*Work to complete:*
For the data below, restate word for word only the lines from the line containing "recoloured | cactus/morado" through the line containing "replaced | cápsula/turquesa", both ends included.

*Study material:*
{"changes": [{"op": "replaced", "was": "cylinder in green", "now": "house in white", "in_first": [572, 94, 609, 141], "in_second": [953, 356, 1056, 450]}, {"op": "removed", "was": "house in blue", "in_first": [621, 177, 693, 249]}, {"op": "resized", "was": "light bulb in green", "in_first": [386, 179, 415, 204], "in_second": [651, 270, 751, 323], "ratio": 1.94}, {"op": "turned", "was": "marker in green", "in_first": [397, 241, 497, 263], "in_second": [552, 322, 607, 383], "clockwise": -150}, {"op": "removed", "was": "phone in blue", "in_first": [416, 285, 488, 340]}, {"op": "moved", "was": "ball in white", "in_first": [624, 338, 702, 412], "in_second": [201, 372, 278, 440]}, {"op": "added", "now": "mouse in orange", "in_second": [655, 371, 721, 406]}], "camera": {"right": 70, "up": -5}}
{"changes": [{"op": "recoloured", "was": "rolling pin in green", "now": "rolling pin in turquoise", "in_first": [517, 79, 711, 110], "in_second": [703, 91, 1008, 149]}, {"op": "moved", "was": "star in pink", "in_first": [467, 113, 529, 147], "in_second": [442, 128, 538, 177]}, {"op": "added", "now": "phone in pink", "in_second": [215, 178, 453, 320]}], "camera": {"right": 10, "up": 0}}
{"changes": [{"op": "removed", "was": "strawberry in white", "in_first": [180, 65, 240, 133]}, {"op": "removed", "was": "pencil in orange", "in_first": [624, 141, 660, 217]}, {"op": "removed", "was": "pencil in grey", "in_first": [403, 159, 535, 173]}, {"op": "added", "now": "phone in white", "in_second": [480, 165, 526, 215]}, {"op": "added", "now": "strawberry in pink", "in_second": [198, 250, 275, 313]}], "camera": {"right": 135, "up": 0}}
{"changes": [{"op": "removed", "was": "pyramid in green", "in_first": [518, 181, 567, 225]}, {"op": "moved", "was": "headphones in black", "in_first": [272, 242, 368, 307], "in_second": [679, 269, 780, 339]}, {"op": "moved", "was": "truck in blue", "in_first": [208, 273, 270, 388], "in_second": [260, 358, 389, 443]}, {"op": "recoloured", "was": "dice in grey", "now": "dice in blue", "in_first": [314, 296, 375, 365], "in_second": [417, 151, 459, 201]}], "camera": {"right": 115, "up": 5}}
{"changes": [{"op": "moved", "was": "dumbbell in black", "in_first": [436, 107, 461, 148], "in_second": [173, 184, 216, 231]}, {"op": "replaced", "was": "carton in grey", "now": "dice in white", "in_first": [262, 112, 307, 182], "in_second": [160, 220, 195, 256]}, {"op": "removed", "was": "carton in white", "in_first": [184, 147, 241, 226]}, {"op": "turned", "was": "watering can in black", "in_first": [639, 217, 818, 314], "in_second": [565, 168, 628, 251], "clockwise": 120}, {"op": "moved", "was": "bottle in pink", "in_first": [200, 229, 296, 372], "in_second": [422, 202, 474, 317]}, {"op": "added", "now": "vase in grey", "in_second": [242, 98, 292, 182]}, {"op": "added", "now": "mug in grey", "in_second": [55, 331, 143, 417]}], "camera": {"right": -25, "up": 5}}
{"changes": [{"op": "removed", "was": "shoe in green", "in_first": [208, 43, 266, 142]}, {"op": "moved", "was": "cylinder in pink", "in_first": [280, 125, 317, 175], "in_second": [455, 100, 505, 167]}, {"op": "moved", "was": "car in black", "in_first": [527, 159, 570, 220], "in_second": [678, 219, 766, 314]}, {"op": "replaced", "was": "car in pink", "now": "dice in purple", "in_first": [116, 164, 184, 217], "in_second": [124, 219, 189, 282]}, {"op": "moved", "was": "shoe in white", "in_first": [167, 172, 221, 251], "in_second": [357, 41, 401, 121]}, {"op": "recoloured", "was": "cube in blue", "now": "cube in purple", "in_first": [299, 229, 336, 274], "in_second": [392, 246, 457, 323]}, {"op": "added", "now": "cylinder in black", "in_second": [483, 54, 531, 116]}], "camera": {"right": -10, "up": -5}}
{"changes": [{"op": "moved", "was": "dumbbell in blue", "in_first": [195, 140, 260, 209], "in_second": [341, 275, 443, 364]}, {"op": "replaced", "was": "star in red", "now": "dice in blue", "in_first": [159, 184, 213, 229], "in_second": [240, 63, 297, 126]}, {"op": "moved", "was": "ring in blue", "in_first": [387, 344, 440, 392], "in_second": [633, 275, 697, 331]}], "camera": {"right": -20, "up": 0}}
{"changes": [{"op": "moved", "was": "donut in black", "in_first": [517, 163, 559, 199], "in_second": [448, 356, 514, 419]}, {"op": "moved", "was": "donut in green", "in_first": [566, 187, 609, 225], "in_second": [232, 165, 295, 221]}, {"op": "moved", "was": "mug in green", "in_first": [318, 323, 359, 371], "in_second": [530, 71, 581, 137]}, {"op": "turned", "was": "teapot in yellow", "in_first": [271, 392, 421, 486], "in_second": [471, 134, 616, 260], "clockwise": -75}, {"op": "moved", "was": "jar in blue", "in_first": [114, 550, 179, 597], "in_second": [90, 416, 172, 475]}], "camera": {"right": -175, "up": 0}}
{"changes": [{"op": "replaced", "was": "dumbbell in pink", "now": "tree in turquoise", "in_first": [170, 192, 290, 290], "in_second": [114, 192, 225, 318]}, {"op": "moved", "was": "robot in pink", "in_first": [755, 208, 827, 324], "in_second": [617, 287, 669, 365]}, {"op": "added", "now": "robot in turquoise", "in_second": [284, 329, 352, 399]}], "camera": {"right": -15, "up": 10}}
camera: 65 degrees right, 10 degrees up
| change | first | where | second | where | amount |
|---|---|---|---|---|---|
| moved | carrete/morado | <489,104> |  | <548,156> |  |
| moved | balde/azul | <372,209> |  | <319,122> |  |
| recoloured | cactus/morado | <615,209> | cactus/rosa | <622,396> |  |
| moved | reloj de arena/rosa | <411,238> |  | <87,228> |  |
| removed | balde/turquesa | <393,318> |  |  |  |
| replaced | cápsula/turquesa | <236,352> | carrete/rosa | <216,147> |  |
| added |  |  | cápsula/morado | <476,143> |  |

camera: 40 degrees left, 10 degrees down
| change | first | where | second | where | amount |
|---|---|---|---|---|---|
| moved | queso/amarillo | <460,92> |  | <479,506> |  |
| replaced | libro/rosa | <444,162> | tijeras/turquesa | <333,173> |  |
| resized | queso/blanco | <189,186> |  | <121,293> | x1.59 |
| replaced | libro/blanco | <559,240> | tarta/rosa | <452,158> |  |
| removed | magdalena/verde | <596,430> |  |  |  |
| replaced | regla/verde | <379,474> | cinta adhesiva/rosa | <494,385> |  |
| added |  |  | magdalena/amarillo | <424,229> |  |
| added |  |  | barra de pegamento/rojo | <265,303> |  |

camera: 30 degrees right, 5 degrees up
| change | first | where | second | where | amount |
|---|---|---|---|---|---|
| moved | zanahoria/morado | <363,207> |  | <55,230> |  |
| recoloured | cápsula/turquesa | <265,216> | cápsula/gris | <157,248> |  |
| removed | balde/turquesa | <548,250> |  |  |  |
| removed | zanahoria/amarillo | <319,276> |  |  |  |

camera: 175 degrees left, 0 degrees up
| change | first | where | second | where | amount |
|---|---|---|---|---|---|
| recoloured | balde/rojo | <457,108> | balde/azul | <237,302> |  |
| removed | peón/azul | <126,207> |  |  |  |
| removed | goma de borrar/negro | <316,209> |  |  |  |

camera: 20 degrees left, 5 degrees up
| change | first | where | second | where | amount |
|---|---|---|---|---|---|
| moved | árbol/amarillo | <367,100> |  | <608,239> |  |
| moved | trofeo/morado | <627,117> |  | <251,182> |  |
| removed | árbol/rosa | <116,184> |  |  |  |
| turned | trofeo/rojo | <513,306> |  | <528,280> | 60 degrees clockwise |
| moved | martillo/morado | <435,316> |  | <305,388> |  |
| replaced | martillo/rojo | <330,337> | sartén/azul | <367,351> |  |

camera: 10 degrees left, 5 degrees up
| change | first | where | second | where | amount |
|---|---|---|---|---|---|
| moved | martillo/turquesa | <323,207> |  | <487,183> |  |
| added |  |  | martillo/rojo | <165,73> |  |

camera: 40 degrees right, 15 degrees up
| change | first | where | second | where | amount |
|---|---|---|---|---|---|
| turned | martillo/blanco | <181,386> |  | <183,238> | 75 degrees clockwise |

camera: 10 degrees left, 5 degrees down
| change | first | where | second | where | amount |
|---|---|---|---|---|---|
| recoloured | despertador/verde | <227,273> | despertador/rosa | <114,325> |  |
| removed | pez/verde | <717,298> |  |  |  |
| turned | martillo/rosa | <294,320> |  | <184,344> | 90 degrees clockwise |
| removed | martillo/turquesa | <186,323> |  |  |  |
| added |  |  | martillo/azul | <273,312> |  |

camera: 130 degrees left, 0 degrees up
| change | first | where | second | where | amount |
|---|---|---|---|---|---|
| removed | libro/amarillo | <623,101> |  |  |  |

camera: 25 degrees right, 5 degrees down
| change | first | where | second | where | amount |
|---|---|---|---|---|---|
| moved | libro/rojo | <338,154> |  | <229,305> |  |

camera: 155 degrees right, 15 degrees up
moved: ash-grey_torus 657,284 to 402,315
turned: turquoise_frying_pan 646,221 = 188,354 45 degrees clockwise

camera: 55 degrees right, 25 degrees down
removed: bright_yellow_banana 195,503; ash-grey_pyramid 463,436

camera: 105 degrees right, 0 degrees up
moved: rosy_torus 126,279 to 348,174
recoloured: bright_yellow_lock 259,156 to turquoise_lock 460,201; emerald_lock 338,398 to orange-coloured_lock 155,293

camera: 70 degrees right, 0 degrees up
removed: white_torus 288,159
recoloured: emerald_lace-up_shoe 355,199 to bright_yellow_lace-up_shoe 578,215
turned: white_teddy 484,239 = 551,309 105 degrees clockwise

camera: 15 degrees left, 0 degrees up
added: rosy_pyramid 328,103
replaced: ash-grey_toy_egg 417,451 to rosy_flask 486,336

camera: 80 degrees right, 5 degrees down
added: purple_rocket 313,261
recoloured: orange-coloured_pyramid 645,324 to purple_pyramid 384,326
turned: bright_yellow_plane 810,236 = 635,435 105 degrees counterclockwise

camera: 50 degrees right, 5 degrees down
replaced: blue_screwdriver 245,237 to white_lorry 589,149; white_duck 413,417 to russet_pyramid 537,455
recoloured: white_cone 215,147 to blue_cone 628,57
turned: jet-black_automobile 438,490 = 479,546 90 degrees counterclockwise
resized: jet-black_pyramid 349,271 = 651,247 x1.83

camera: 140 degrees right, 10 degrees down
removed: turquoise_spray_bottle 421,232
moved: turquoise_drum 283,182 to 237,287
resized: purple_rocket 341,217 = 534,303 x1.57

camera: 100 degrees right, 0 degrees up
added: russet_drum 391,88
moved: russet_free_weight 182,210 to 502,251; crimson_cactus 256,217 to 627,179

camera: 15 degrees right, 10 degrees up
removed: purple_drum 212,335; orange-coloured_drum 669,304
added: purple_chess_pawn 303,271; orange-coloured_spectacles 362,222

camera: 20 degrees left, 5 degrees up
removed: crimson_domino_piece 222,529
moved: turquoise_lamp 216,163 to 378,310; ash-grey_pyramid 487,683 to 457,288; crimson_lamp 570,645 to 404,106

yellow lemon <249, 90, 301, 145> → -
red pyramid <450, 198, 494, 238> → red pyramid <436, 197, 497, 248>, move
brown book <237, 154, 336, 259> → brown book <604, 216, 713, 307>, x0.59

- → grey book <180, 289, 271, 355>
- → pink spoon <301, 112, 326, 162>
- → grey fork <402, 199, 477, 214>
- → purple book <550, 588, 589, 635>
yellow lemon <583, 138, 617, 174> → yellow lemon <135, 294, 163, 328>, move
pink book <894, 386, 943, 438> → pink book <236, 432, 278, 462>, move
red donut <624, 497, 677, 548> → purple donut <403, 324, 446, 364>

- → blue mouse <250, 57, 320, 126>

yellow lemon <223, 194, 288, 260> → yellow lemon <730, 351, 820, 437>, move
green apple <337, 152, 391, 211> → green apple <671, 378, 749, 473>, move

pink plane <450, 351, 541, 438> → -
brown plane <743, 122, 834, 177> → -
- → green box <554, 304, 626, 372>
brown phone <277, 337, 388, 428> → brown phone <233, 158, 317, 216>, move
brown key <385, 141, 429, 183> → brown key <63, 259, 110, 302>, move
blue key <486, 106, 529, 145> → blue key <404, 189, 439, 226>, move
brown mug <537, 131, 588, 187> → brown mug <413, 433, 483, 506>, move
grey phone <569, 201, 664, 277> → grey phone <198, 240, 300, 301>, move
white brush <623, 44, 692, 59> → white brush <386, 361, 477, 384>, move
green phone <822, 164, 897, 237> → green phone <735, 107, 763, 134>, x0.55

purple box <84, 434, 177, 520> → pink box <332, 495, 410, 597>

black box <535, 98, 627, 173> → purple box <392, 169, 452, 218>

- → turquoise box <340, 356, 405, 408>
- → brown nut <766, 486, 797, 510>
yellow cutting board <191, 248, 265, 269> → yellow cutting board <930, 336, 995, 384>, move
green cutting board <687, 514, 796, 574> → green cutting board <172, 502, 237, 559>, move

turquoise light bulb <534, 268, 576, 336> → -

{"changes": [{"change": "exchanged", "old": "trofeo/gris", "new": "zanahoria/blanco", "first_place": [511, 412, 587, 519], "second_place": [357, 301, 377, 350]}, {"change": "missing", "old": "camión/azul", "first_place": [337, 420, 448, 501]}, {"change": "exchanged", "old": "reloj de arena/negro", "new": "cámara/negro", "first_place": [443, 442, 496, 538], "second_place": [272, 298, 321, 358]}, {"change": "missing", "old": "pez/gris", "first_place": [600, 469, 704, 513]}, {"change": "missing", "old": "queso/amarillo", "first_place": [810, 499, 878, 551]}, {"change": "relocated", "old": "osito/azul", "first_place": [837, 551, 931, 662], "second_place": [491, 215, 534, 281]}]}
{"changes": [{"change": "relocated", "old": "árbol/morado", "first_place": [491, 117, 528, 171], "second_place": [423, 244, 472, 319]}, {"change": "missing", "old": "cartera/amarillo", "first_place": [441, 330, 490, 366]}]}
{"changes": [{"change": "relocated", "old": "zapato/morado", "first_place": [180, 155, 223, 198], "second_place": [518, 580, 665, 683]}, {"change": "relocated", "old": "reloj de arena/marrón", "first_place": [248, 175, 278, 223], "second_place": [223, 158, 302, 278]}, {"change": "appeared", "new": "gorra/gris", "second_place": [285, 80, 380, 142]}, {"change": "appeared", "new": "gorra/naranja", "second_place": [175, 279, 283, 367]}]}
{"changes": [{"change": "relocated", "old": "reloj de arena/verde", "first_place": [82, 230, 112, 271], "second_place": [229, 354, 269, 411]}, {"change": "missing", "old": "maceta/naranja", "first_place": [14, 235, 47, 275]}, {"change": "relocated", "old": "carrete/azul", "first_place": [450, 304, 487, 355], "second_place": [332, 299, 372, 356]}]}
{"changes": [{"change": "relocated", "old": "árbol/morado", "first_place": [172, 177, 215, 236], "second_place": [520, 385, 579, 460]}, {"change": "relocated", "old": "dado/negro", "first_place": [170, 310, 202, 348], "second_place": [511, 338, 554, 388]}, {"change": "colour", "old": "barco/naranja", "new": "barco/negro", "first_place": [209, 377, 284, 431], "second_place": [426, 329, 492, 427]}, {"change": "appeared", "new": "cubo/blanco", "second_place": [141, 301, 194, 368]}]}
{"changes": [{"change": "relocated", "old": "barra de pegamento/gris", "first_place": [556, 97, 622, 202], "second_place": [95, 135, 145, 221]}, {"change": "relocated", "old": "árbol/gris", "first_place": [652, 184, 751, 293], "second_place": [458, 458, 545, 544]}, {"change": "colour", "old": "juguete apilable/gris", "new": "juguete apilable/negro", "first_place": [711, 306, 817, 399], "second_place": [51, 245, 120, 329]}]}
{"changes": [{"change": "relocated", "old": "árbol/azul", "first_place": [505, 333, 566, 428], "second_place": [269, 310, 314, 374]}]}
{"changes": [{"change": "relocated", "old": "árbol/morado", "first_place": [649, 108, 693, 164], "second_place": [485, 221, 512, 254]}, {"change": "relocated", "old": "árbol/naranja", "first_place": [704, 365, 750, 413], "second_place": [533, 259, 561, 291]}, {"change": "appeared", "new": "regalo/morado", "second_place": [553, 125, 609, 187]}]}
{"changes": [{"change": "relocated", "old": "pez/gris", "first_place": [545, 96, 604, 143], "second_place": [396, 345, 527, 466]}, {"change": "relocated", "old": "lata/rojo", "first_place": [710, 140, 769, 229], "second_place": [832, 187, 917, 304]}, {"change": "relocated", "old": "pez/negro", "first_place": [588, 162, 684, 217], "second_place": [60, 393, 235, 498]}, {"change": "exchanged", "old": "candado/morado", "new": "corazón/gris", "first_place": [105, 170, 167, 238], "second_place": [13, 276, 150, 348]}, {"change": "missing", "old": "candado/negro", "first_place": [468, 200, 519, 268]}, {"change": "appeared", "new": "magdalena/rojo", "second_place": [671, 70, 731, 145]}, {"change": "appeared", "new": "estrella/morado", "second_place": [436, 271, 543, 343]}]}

*Exercise answer:*
| recoloured | cactus/morado | <615,209> | cactus/rosa | <622,396> |  |
| moved | reloj de arena/rosa | <411,238> |  | <87,228> |  |
| removed | balde/turquesa | <393,318> |  |  |  |
| replaced | cápsula/turquesa | <236,352> | carrete/rosa | <216,147> |  |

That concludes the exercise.